**PROBLEM**:
Exactly the lines from the line that has "red fork: 2 -> 3" through the final line below are to be retyped, and the pictures are not.

**EXERCISE INPUTS**:
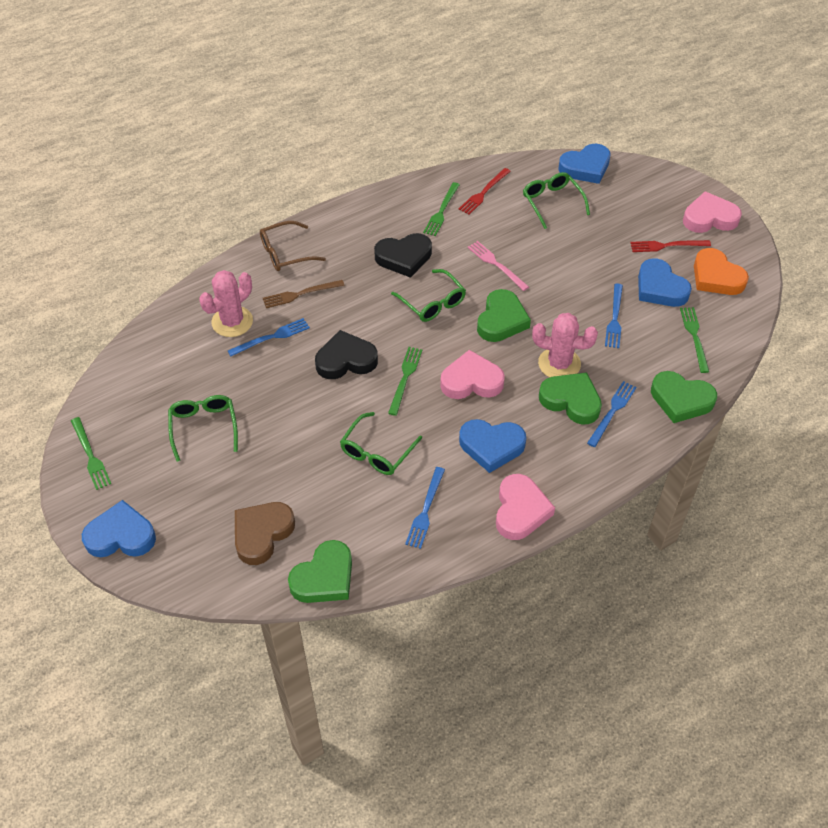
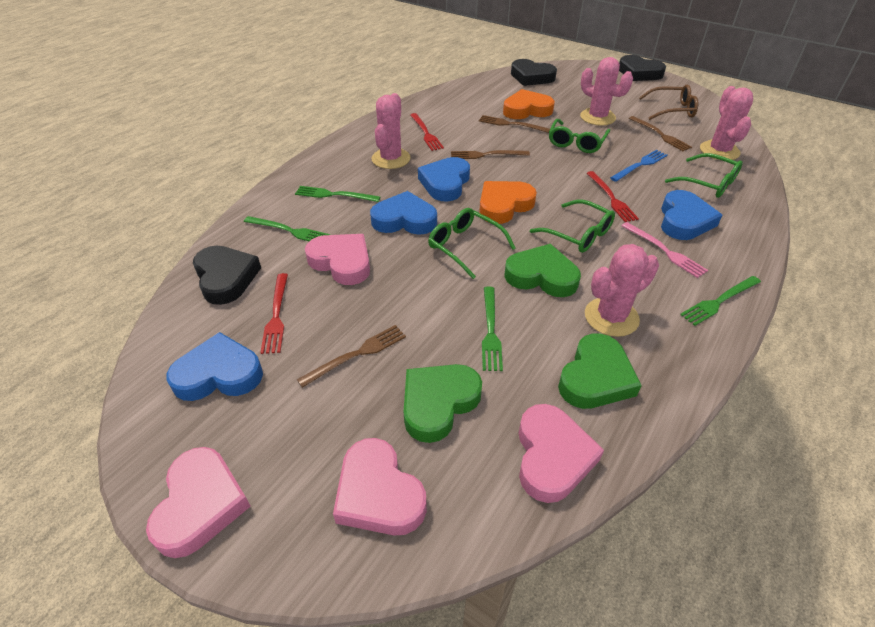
black heart: 2 -> 3
blue fork: 4 -> 1
brown fork: 1 -> 4
brown heart: 1 -> 0
green heart: 4 -> 3
orange heart: 1 -> 2
pink cactus: 2 -> 4
pink heart: 3 -> 4
red fork: 2 -> 3

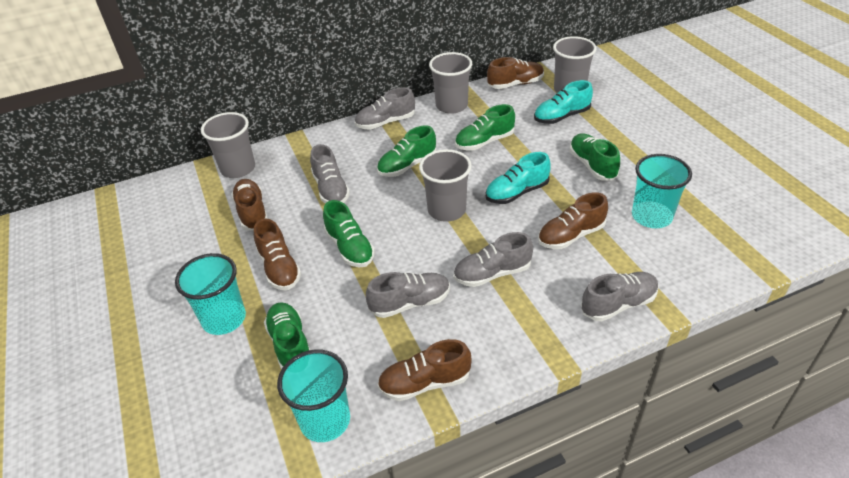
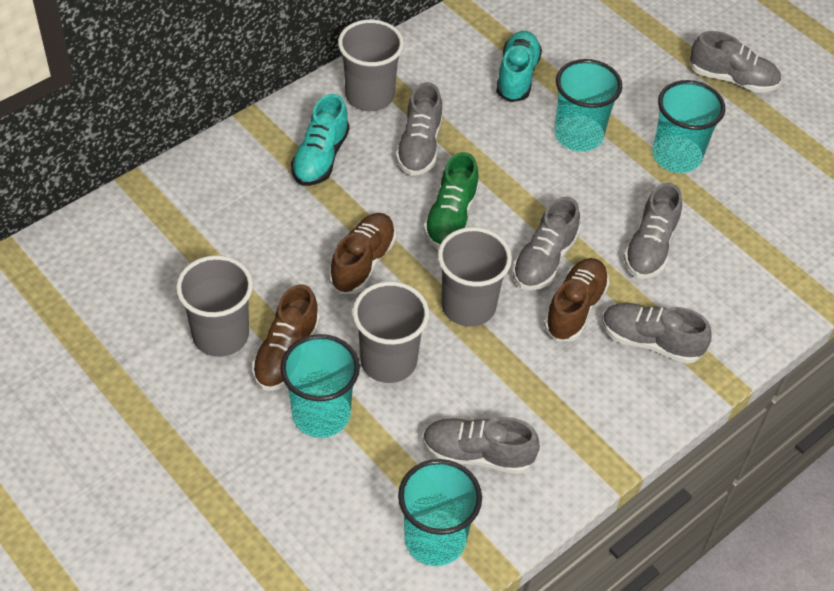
brown shoe: 5 -> 3
green shoe: 5 -> 1
grey shoe: 5 -> 6
turquoise cup: 3 -> 4

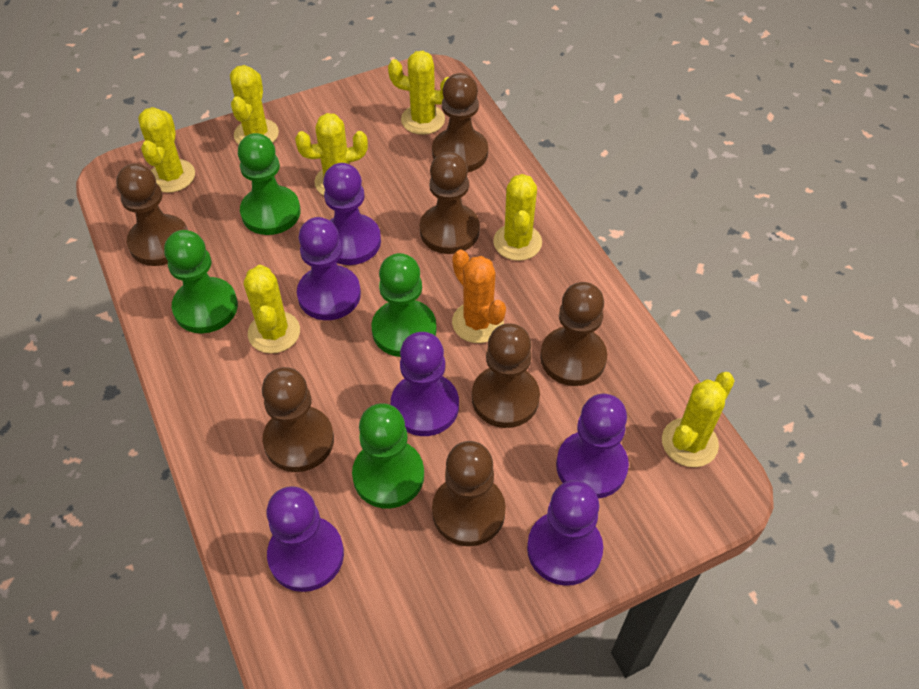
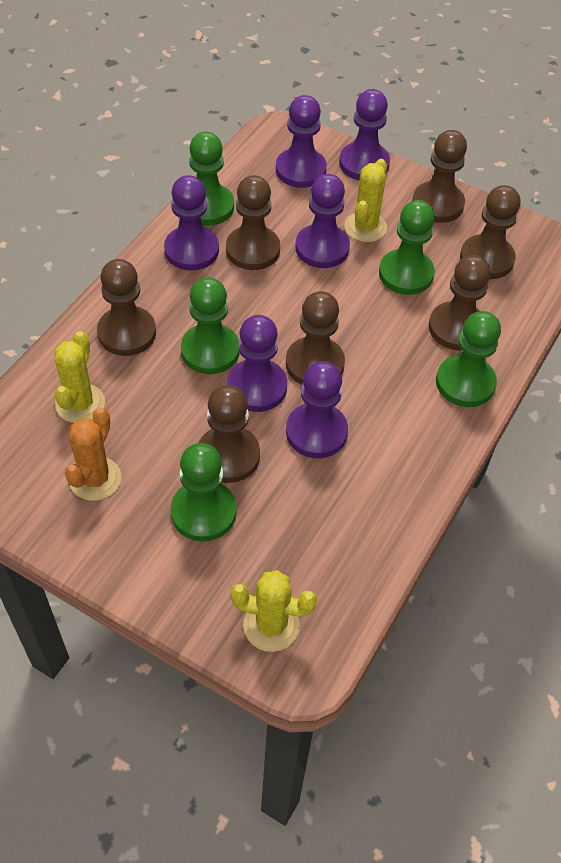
green pawn: 4 -> 5
yellow cactus: 7 -> 3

**TASK RESULT**:
red fork: 2 -> 3

brown shoe: 5 -> 3
green shoe: 5 -> 1
grey shoe: 5 -> 6
turquoise cup: 3 -> 4

green pawn: 4 -> 5
yellow cactus: 7 -> 3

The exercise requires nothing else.